*Exercise instructions:*
Reproduce verbatim the lines of the material below, starting at the line with "yellow lemon: 5 -> 6" and ending at the line with "turquoise cylinder: 1 -> 2", both inclusive; skip the rest.

[Data listing Boundary: Start]

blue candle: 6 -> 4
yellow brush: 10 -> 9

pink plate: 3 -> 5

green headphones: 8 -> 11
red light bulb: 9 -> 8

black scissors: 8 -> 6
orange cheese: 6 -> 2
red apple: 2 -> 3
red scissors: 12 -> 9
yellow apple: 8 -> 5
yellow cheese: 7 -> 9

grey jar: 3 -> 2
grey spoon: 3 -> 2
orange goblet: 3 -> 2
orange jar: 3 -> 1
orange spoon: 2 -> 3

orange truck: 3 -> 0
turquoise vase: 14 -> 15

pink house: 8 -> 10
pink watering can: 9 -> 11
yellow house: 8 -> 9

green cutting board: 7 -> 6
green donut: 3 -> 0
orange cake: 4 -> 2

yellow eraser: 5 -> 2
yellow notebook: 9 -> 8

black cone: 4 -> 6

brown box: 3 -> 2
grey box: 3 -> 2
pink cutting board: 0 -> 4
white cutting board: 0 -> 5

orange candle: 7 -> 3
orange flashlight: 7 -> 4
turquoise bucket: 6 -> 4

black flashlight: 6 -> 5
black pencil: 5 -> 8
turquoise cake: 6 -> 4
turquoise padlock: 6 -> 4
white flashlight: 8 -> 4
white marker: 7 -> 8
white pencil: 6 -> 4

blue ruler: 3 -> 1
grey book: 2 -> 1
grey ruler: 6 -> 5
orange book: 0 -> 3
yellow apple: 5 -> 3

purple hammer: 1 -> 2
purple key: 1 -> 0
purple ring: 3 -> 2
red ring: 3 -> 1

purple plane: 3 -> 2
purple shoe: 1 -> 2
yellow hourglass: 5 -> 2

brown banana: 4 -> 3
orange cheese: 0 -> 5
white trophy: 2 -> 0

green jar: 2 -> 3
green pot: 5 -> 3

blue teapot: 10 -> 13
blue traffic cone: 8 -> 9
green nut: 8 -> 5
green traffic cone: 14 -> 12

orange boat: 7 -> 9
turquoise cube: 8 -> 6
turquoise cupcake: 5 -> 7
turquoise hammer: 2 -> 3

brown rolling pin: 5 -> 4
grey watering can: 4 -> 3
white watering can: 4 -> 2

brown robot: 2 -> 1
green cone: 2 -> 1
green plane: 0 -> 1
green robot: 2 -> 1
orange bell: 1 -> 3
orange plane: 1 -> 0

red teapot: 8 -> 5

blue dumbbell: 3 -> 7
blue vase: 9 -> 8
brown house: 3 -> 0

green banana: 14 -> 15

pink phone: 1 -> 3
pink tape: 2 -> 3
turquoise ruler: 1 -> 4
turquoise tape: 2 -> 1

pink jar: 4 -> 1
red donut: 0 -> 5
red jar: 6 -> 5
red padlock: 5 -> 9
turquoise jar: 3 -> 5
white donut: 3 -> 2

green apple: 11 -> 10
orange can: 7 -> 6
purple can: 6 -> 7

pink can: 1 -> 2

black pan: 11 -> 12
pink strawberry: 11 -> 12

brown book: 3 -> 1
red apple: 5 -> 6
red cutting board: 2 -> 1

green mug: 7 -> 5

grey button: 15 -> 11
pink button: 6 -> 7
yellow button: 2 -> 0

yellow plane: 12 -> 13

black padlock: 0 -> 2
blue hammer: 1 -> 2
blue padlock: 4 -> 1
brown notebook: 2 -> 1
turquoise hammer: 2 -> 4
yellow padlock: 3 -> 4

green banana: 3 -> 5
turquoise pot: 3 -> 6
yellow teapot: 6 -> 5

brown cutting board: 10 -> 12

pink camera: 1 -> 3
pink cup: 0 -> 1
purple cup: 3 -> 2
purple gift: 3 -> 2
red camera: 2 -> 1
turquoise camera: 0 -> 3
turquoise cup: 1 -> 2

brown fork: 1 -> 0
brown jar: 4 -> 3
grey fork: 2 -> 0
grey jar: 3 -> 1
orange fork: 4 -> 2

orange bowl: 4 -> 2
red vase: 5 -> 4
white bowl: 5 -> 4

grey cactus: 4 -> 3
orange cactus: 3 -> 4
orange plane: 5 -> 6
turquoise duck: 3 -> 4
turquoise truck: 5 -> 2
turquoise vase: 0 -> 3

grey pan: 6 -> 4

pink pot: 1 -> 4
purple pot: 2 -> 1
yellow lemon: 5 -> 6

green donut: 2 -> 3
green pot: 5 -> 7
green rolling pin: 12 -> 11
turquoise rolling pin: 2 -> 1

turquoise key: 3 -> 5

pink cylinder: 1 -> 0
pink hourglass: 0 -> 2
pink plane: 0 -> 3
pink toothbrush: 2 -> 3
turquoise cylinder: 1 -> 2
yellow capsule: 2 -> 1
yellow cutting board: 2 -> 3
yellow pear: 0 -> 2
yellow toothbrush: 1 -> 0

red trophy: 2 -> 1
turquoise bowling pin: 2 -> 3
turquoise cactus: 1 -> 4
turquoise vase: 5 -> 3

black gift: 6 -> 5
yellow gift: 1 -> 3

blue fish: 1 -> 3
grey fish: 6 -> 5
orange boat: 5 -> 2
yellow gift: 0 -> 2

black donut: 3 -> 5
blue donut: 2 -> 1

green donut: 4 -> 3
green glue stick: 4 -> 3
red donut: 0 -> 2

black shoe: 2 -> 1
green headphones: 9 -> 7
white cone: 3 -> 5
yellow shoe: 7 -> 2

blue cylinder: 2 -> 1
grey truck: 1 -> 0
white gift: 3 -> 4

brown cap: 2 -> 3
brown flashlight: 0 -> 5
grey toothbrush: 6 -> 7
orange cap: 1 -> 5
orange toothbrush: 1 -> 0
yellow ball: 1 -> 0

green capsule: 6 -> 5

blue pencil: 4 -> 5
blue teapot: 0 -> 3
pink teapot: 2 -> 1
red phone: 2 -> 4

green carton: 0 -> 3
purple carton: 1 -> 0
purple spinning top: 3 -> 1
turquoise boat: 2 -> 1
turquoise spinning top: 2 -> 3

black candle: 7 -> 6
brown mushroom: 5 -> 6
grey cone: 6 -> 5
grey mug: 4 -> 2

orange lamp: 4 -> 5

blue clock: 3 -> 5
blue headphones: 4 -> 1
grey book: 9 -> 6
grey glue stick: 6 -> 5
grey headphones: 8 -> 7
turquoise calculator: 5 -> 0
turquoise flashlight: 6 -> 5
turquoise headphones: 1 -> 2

[Data listing Boundary: End]

*Response below:*
yellow lemon: 5 -> 6

green donut: 2 -> 3
green pot: 5 -> 7
green rolling pin: 12 -> 11
turquoise rolling pin: 2 -> 1

turquoise key: 3 -> 5

pink cylinder: 1 -> 0
pink hourglass: 0 -> 2
pink plane: 0 -> 3
pink toothbrush: 2 -> 3
turquoise cylinder: 1 -> 2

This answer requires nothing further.